━━━ Data section ━━━

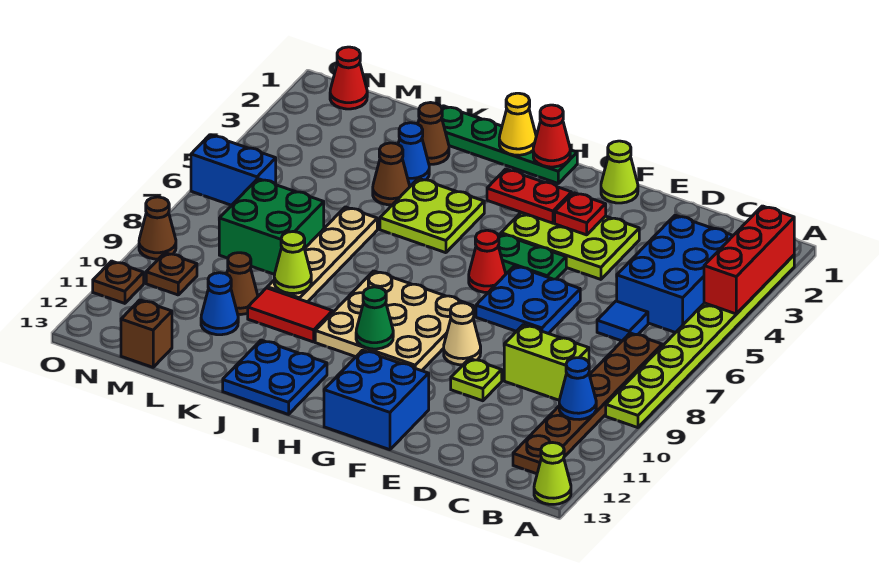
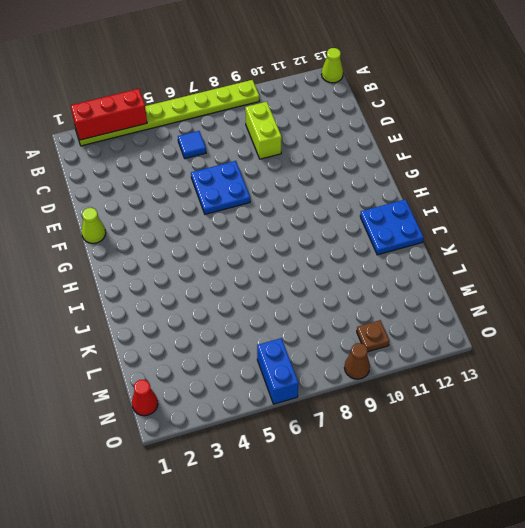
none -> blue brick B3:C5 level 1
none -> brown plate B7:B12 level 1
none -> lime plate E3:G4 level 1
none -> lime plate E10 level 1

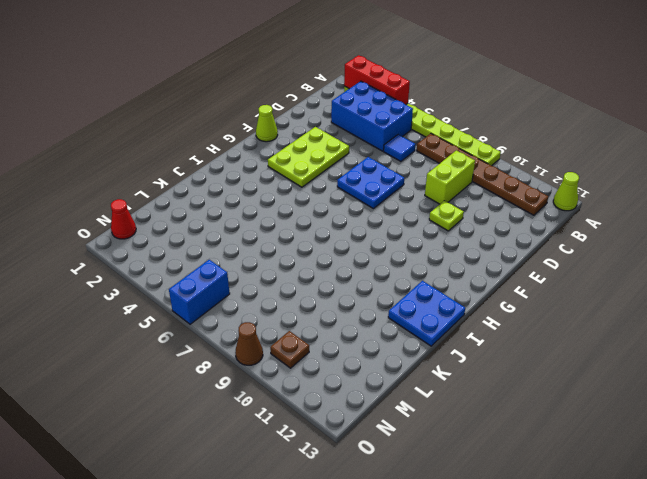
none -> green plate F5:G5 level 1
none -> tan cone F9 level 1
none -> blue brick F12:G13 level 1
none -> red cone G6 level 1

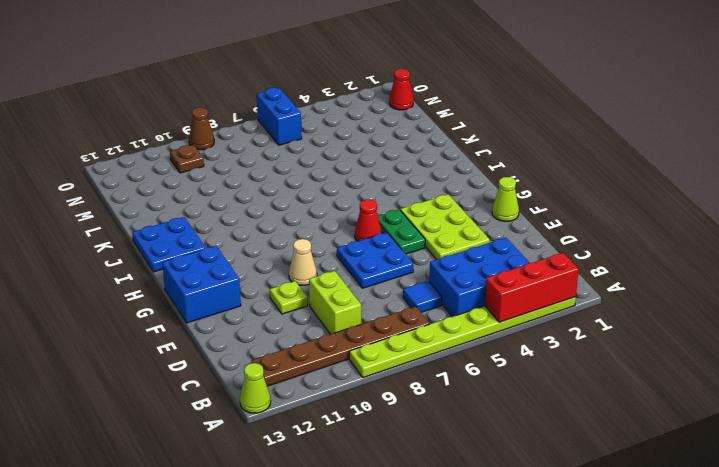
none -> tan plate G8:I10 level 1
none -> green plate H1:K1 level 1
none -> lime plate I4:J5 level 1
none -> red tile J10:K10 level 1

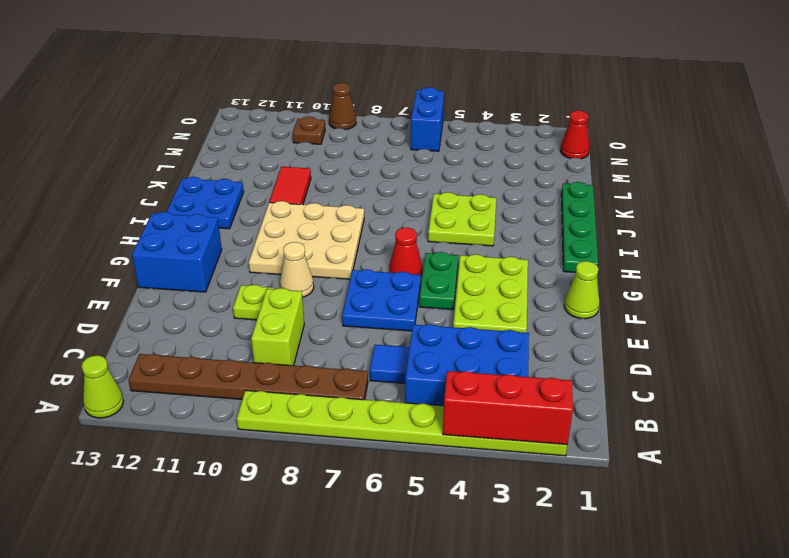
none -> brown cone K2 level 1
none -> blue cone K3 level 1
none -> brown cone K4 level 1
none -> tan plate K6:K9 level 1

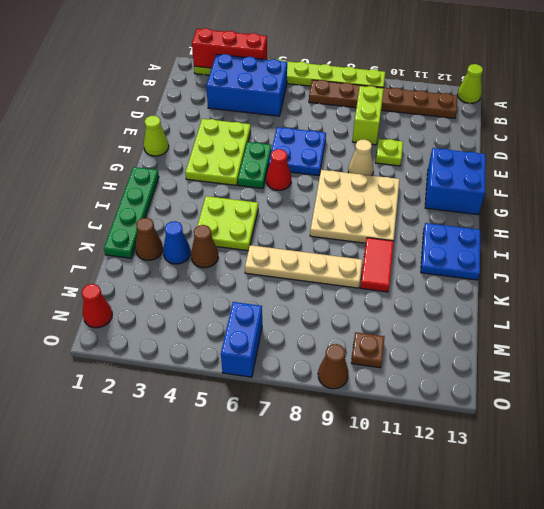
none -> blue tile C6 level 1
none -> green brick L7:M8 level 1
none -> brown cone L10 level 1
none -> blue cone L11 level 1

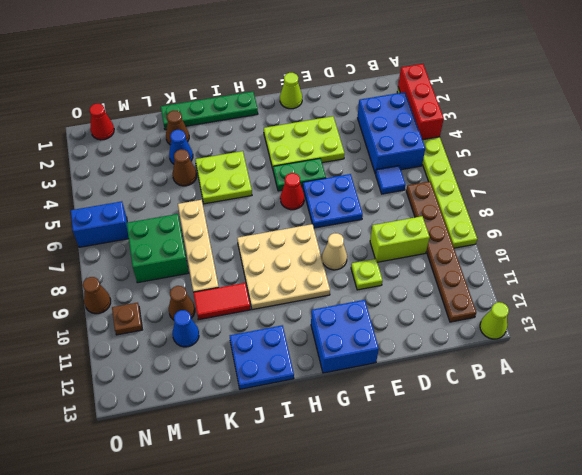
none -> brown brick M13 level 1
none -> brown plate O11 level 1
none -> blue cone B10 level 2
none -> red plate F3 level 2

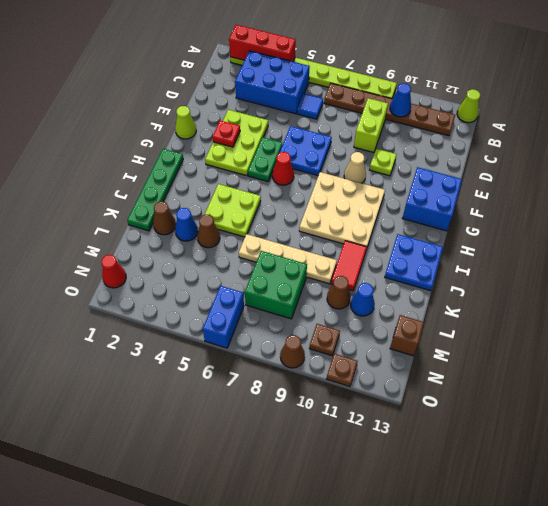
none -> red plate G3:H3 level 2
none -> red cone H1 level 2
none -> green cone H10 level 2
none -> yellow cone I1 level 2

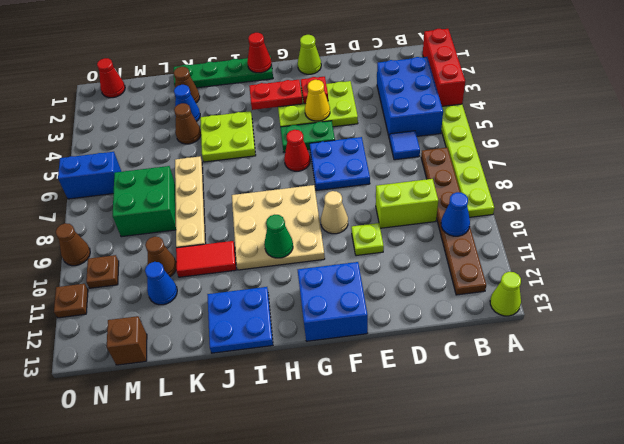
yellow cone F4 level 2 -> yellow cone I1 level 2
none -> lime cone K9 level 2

━━━
━━━ Data section ━━━

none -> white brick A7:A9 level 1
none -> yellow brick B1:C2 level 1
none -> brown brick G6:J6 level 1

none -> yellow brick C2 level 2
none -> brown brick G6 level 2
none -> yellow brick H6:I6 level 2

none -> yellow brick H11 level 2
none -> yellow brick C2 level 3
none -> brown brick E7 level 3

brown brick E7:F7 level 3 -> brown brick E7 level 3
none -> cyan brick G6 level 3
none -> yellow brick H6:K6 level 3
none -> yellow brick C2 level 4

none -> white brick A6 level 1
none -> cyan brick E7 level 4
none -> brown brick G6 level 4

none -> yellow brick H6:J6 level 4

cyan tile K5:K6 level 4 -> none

━━━

■ **Work instruction**
Above are the records; restate exactly the lines from the one containing "none -> blue brick B3:C5 level 1" through the one containing "none -> blue tile C6 level 1", keeping pictures out.

■ **Answer to this task**
none -> blue brick B3:C5 level 1
none -> brown plate B7:B12 level 1
none -> lime plate E3:G4 level 1
none -> lime plate E10 level 1

none -> green plate F5:G5 level 1
none -> tan cone F9 level 1
none -> blue brick F12:G13 level 1
none -> red cone G6 level 1

none -> tan plate G8:I10 level 1
none -> green plate H1:K1 level 1
none -> lime plate I4:J5 level 1
none -> red tile J10:K10 level 1

none -> brown cone K2 level 1
none -> blue cone K3 level 1
none -> brown cone K4 level 1
none -> tan plate K6:K9 level 1

none -> blue tile C6 level 1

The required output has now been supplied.